Exercise brief :: Where an entry contains an image, skip the image and print the rest exactly.

[Stored items]
::::::::

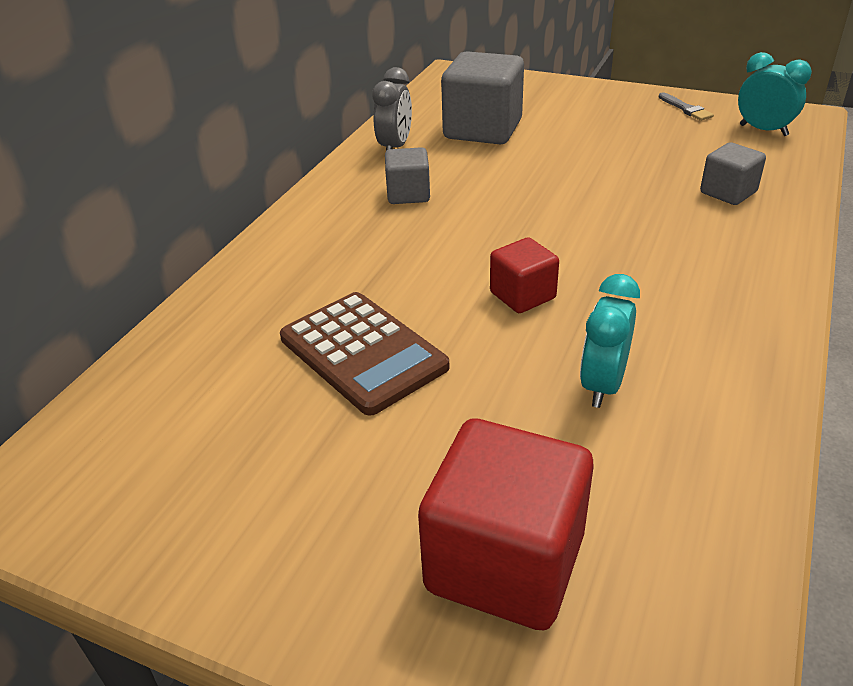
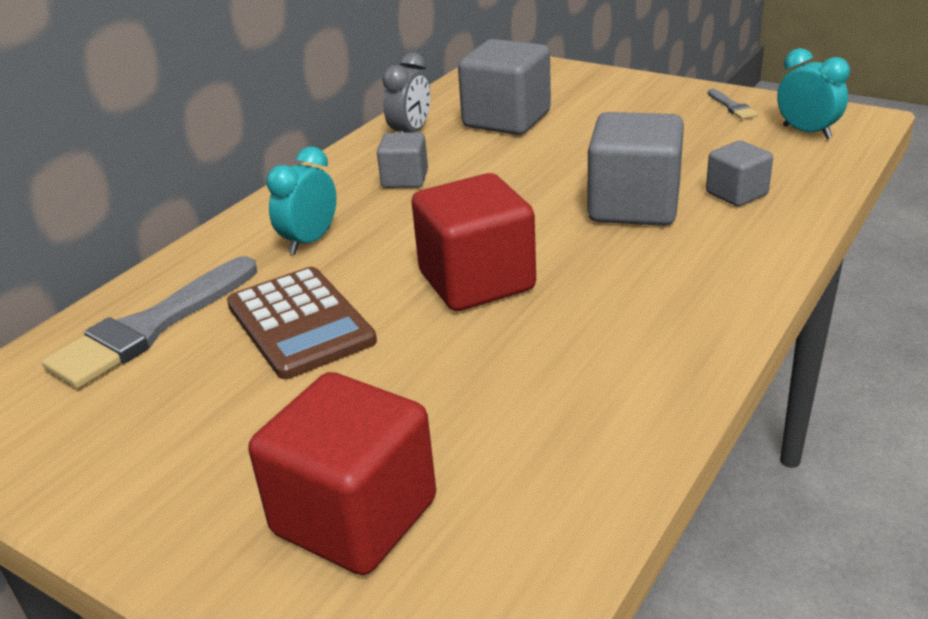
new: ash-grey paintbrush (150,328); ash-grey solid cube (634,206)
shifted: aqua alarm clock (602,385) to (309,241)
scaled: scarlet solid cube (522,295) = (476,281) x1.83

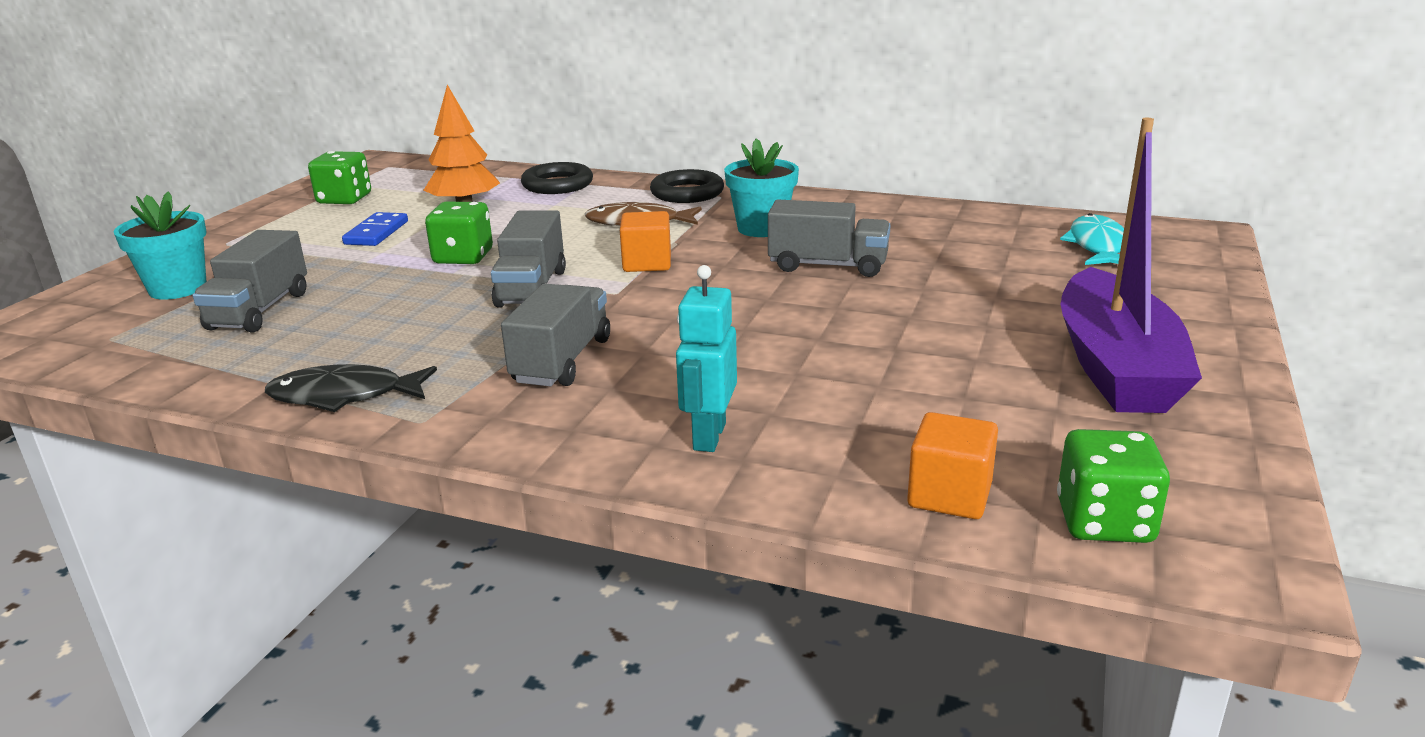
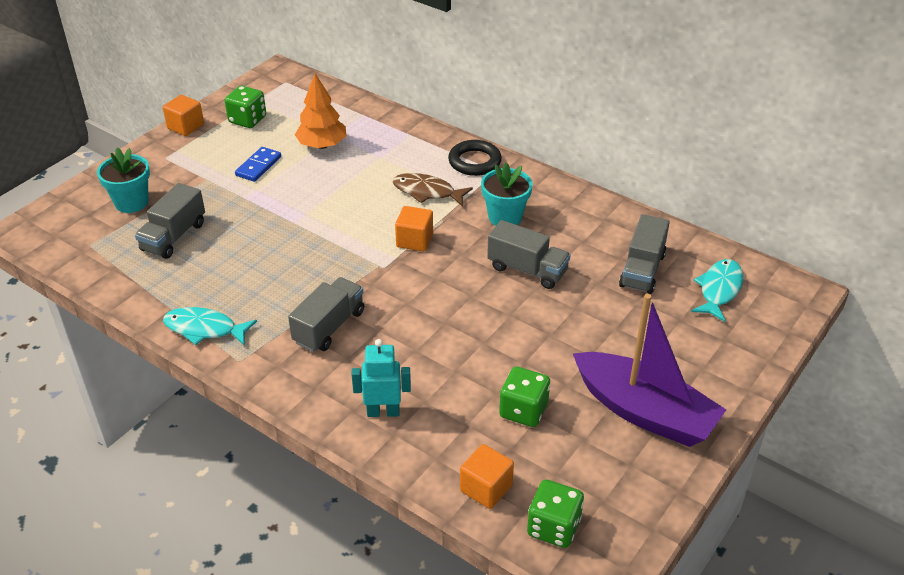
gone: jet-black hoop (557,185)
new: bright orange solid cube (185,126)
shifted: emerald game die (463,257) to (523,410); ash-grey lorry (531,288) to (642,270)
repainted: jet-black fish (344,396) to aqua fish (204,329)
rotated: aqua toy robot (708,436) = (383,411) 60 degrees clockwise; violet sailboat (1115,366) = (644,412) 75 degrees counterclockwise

::::::::

Exercise answer ::
new: ash-grey paintbrush (150,328); ash-grey solid cube (634,206)
shifted: aqua alarm clock (602,385) to (309,241)
scaled: scarlet solid cube (522,295) = (476,281) x1.83

gone: jet-black hoop (557,185)
new: bright orange solid cube (185,126)
shifted: emerald game die (463,257) to (523,410); ash-grey lorry (531,288) to (642,270)
repainted: jet-black fish (344,396) to aqua fish (204,329)
rotated: aqua toy robot (708,436) = (383,411) 60 degrees clockwise; violet sailboat (1115,366) = (644,412) 75 degrees counterclockwise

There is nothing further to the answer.